An exact copy of every record below is needed, with the pictures left out.

* **LISTED RECORDS**
^^^^

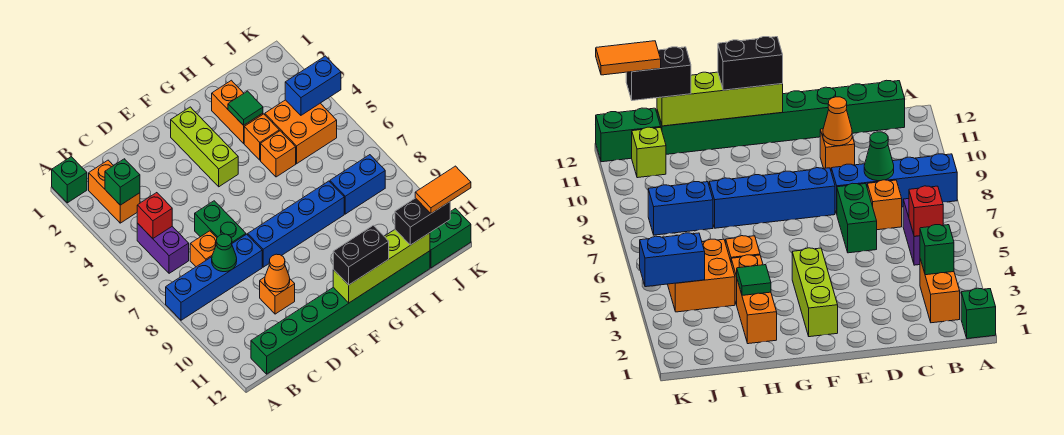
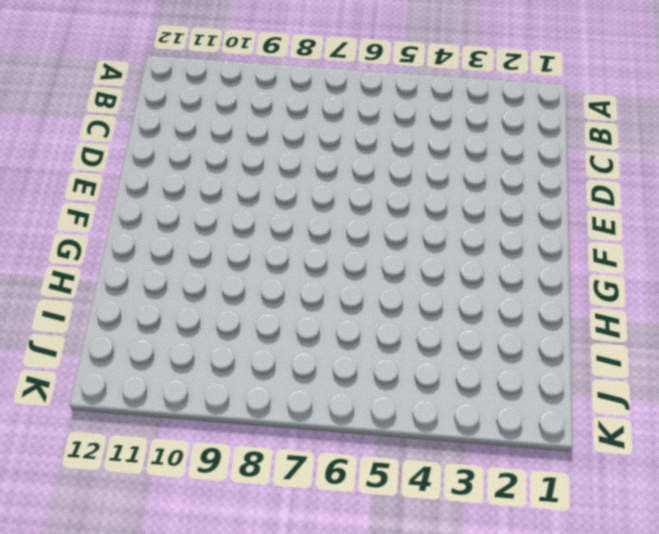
none -> green brick A1 level 1
none -> blue brick A8:D8 level 1
none -> orange brick B2:B3 level 1

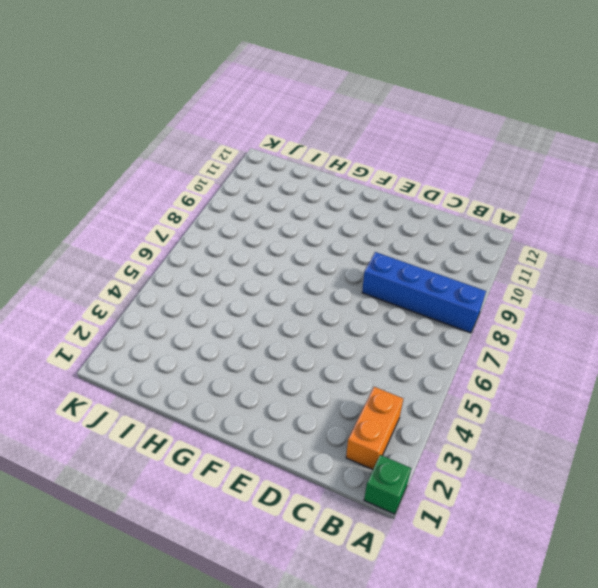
none -> purple brick B5:B6 level 1
none -> green brick B12:I12 level 1
none -> orange brick C7 level 1

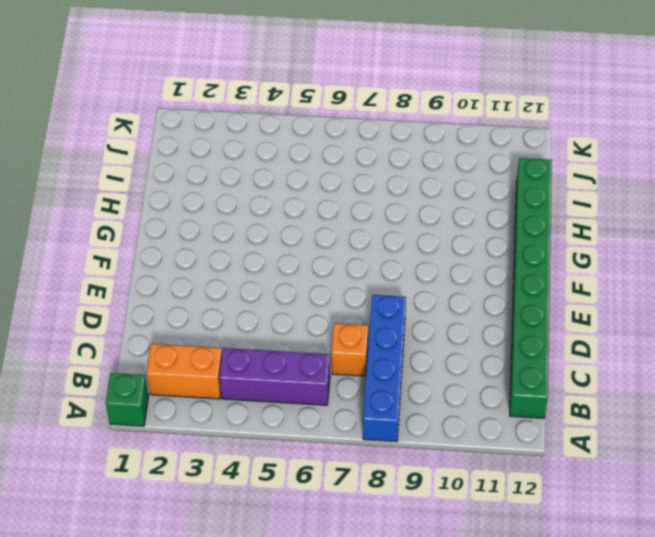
purple brick B4:B6 level 1 -> purple brick B5:B6 level 1
none -> green brick D6:D7 level 1
none -> orange brick D10 level 1
none -> blue brick E8:H8 level 1

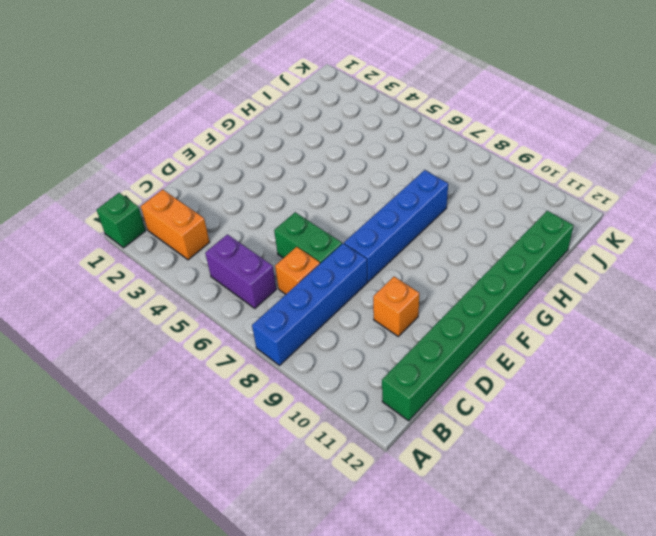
none -> lime brick F2:F4 level 1
none -> orange brick H2:H3 level 1
none -> orange brick H4 level 1

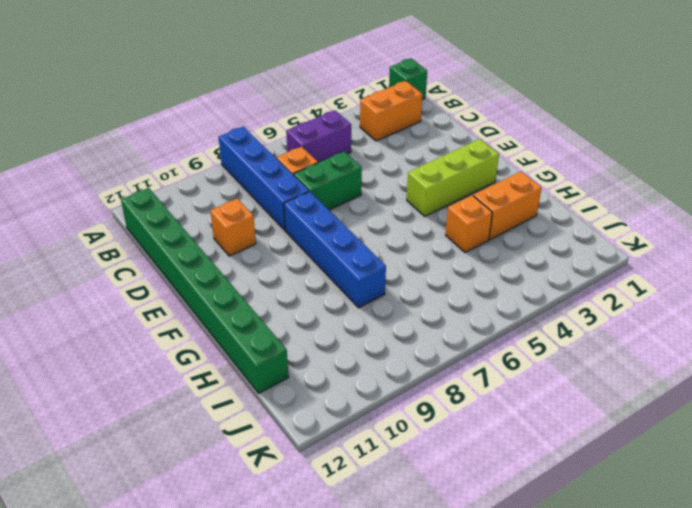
none -> orange brick H5 level 1
none -> orange brick I4:J5 level 1
none -> blue brick I8:J8 level 1

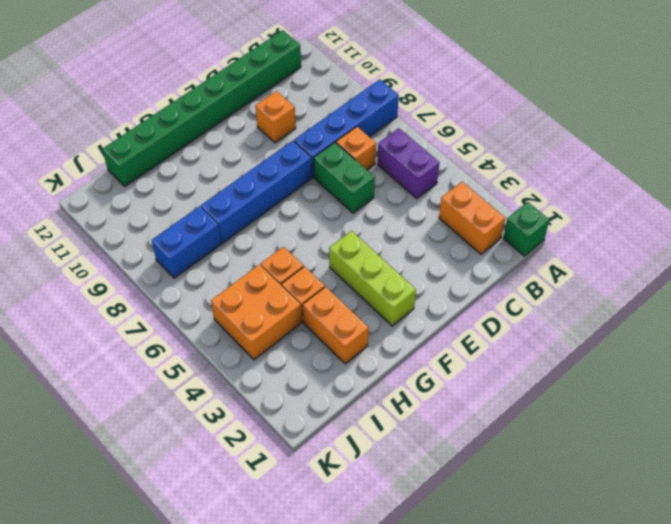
none -> lime brick J11 level 1
none -> green brick J12:K12 level 1
none -> green brick B3 level 2

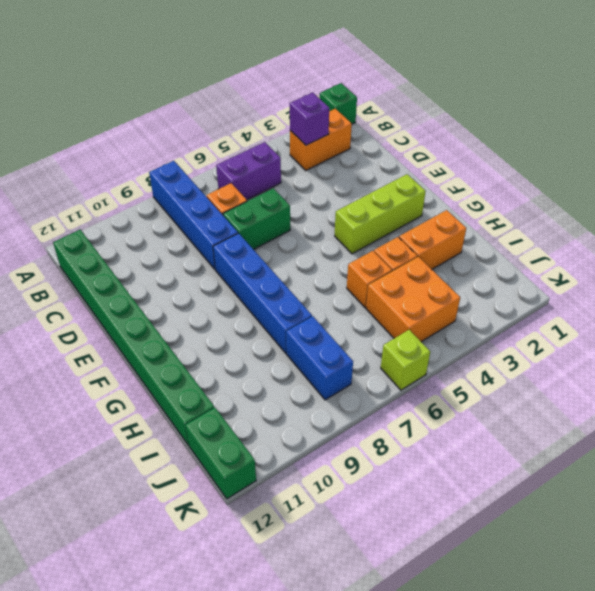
purple brick B3 level 2 -> green brick B3 level 2
lime brick K6 level 1 -> lime brick J11 level 1
none -> orange brick D10 level 1
none -> red brick B5 level 2
none -> green cone C8 level 2

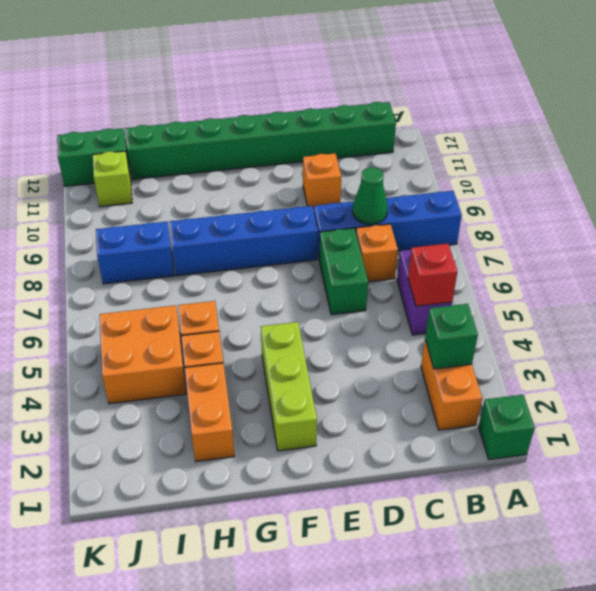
none -> orange cone D10 level 2
none -> lime brick F12:I12 level 2
none -> green tile H3 level 2

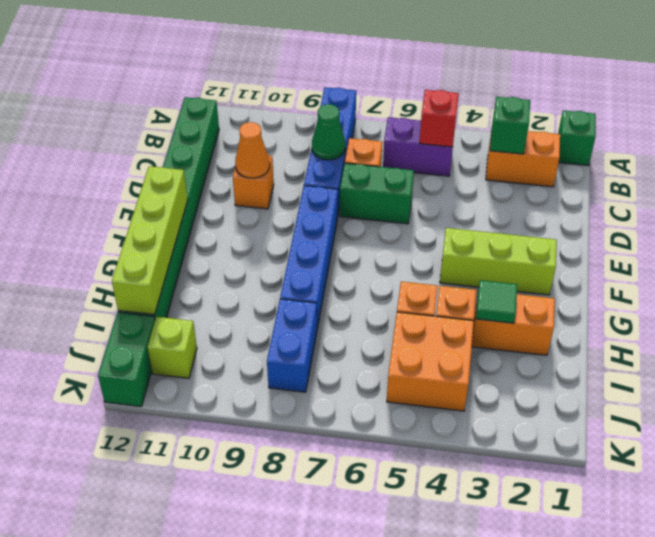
none -> blue brick J4:K4 level 2
none -> black brick F12:G12 level 3
none -> black brick I12:J12 level 3

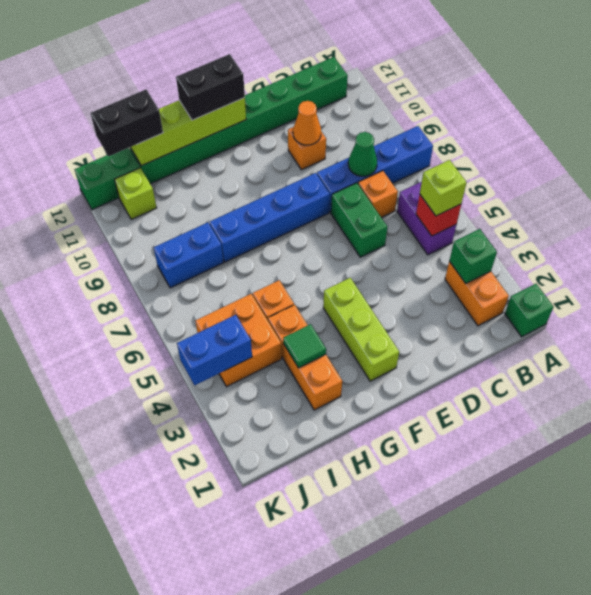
lime brick B5 level 3 -> none
none -> orange tile J12:K12 level 4

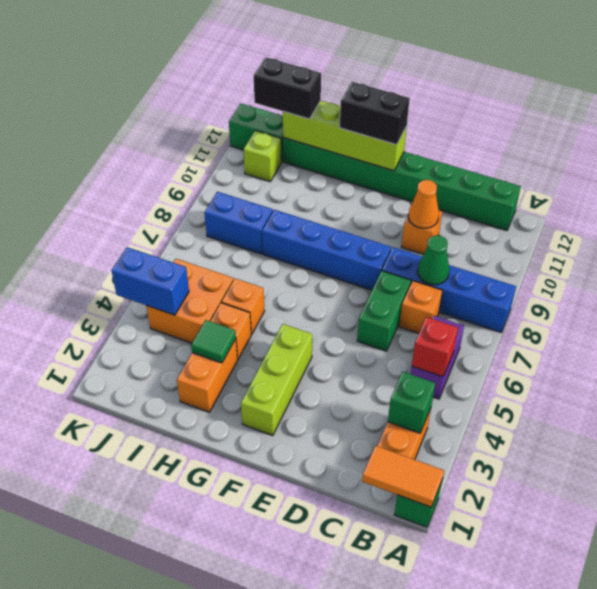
orange tile A1:B1 level 2 -> orange tile J12:K12 level 4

^^^^

* **ANSWER AREA**
none -> green brick A1 level 1
none -> blue brick A8:D8 level 1
none -> orange brick B2:B3 level 1

none -> purple brick B5:B6 level 1
none -> green brick B12:I12 level 1
none -> orange brick C7 level 1

purple brick B4:B6 level 1 -> purple brick B5:B6 level 1
none -> green brick D6:D7 level 1
none -> orange brick D10 level 1
none -> blue brick E8:H8 level 1

none -> lime brick F2:F4 level 1
none -> orange brick H2:H3 level 1
none -> orange brick H4 level 1

none -> orange brick H5 level 1
none -> orange brick I4:J5 level 1
none -> blue brick I8:J8 level 1

none -> lime brick J11 level 1
none -> green brick J12:K12 level 1
none -> green brick B3 level 2

purple brick B3 level 2 -> green brick B3 level 2
lime brick K6 level 1 -> lime brick J11 level 1
none -> orange brick D10 level 1
none -> red brick B5 level 2
none -> green cone C8 level 2

none -> orange cone D10 level 2
none -> lime brick F12:I12 level 2
none -> green tile H3 level 2

none -> blue brick J4:K4 level 2
none -> black brick F12:G12 level 3
none -> black brick I12:J12 level 3

lime brick B5 level 3 -> none
none -> orange tile J12:K12 level 4

orange tile A1:B1 level 2 -> orange tile J12:K12 level 4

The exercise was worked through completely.